WHAT YOU WILL DO
What is needed here is an exact printout of the data, with no pictures included.

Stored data
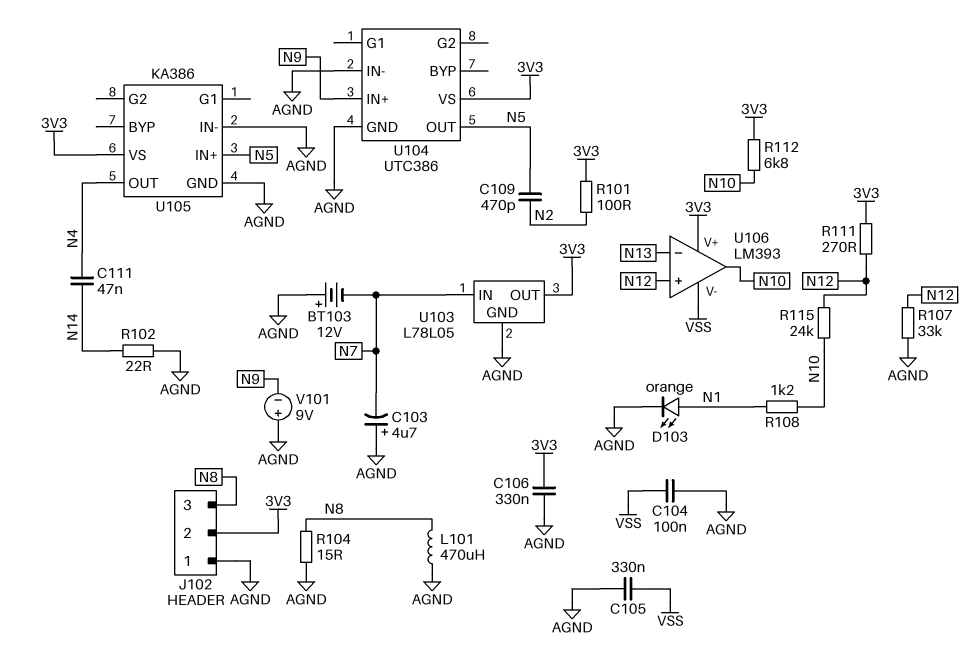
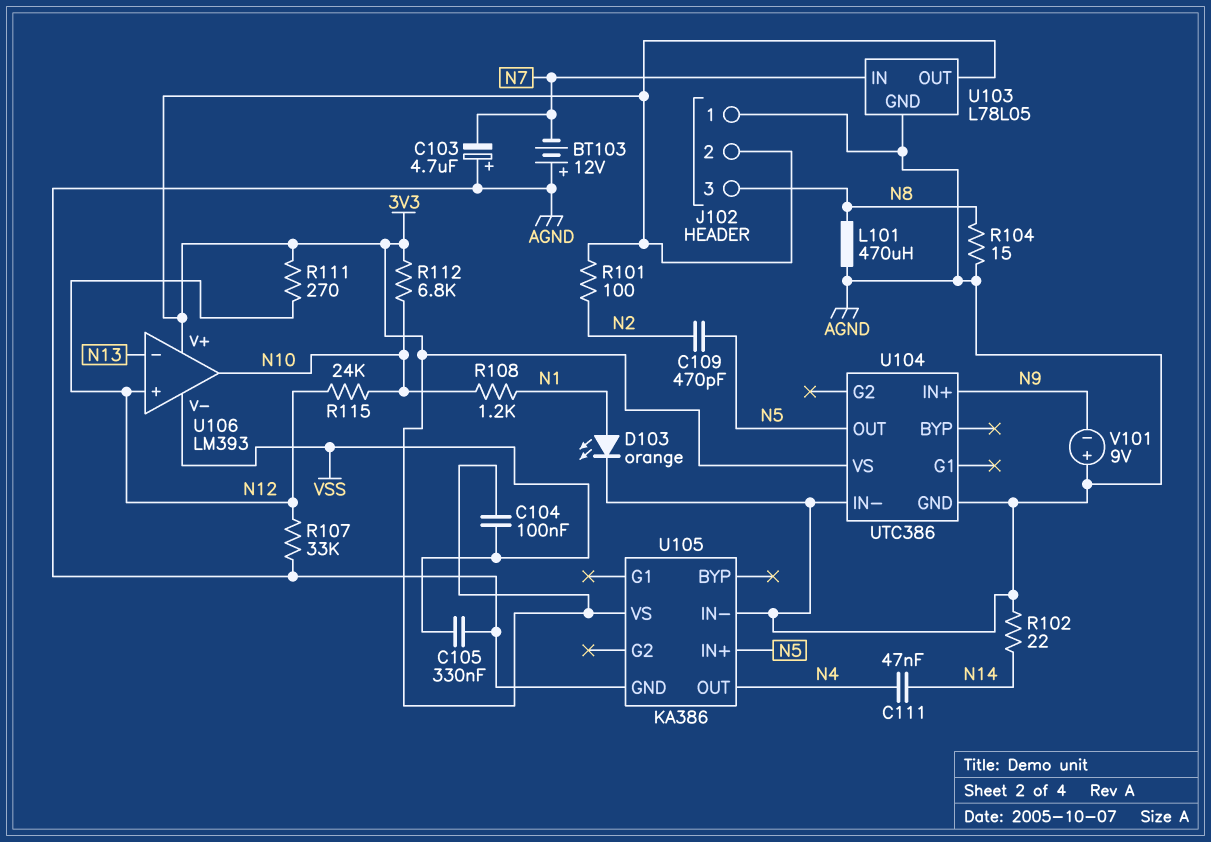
C104: 100nF (AGND, VSS) -> 100nF (3V3, VSS)
C106: 330nF (3V3, AGND) -> none

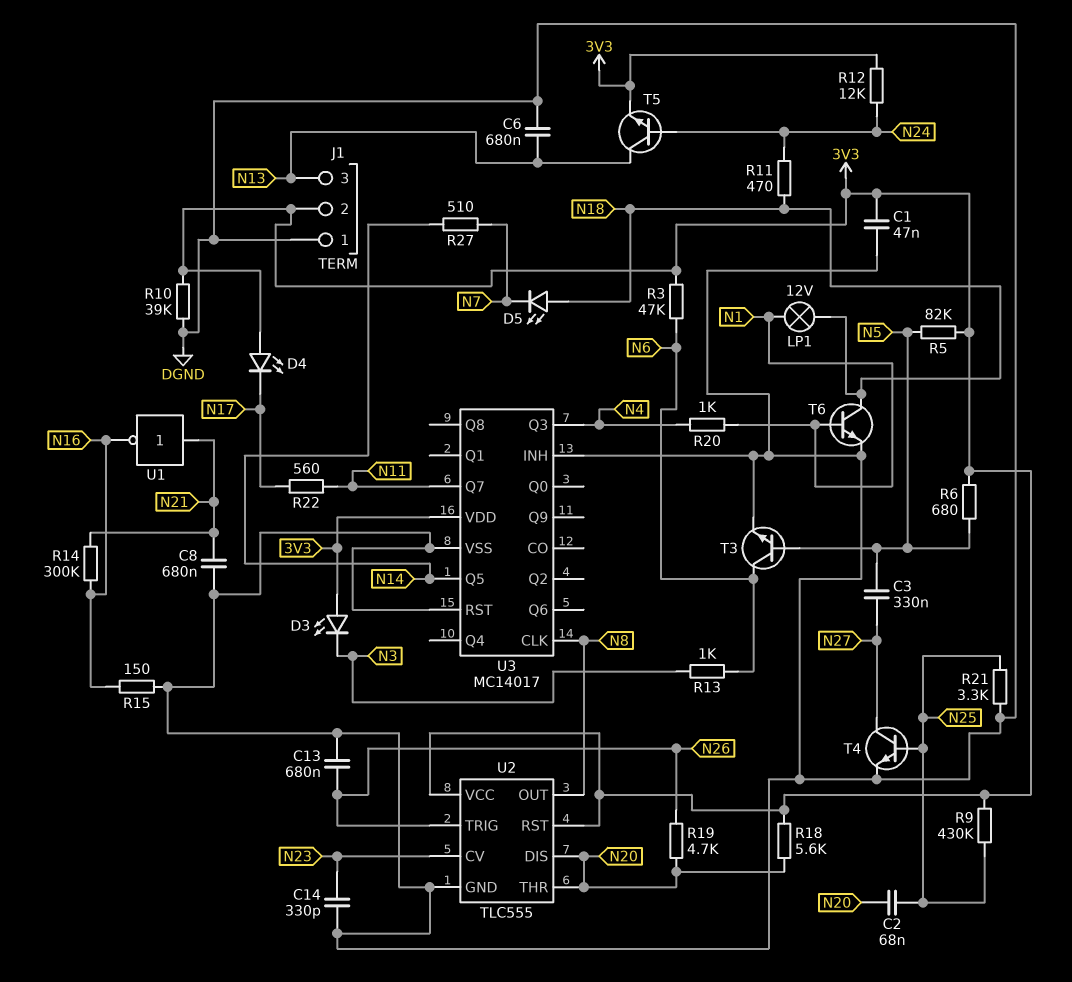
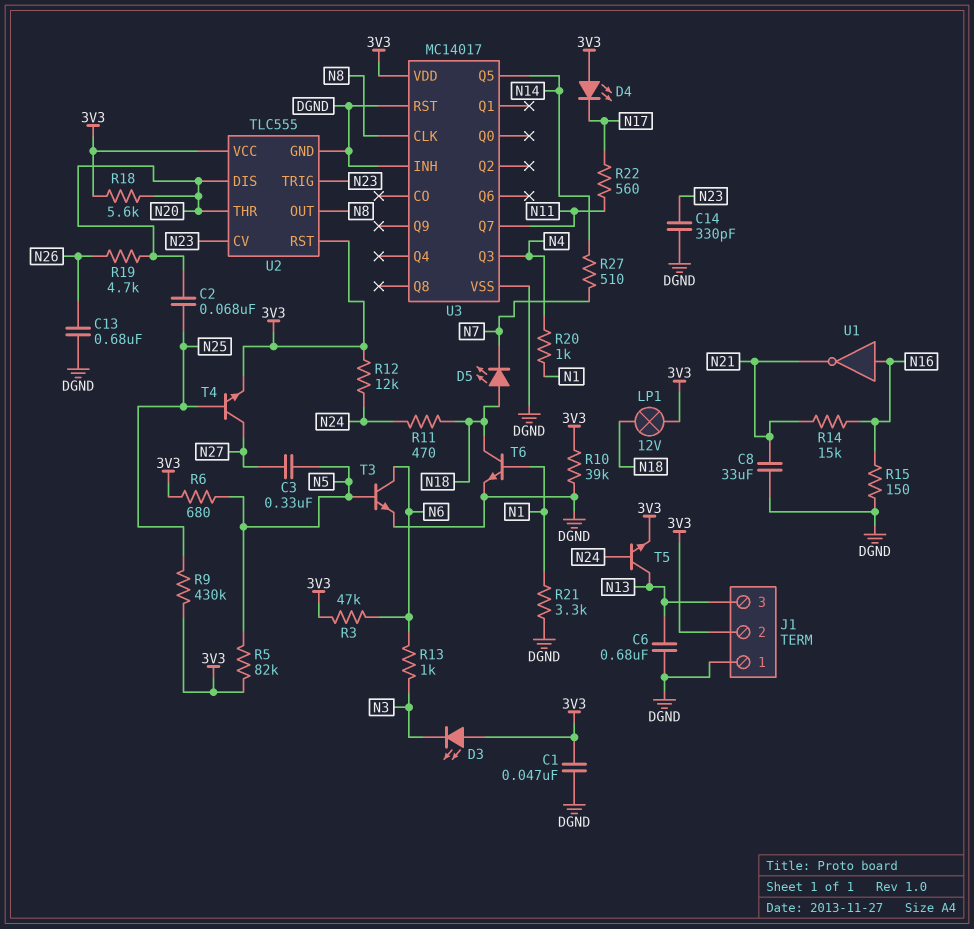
C8: 680nF (DGND, N21) -> 33uF (DGND, N21)
LP1: lamp 12V (N1, N18) -> lamp 12V (3V3, N18)
R14: 300k (N16, N21) -> 15k (N16, N21)
R21: 3.3k (DGND, N25) -> 3.3k (DGND, N1)
T4: NPN (B N25, C N27, E DGND) -> NPN (B N25, C N27, E 3V3)
U1: NOT (in N21, out N16) -> NOT (in N16, out N21)
U2 pin TRIG: N26 -> N23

WRITTEN REPLY
C104: 100nF (AGND, VSS) -> 100nF (3V3, VSS)
C106: 330nF (3V3, AGND) -> none

C8: 680nF (DGND, N21) -> 33uF (DGND, N21)
LP1: lamp 12V (N1, N18) -> lamp 12V (3V3, N18)
R14: 300k (N16, N21) -> 15k (N16, N21)
R21: 3.3k (DGND, N25) -> 3.3k (DGND, N1)
T4: NPN (B N25, C N27, E DGND) -> NPN (B N25, C N27, E 3V3)
U1: NOT (in N21, out N16) -> NOT (in N16, out N21)
U2 pin TRIG: N26 -> N23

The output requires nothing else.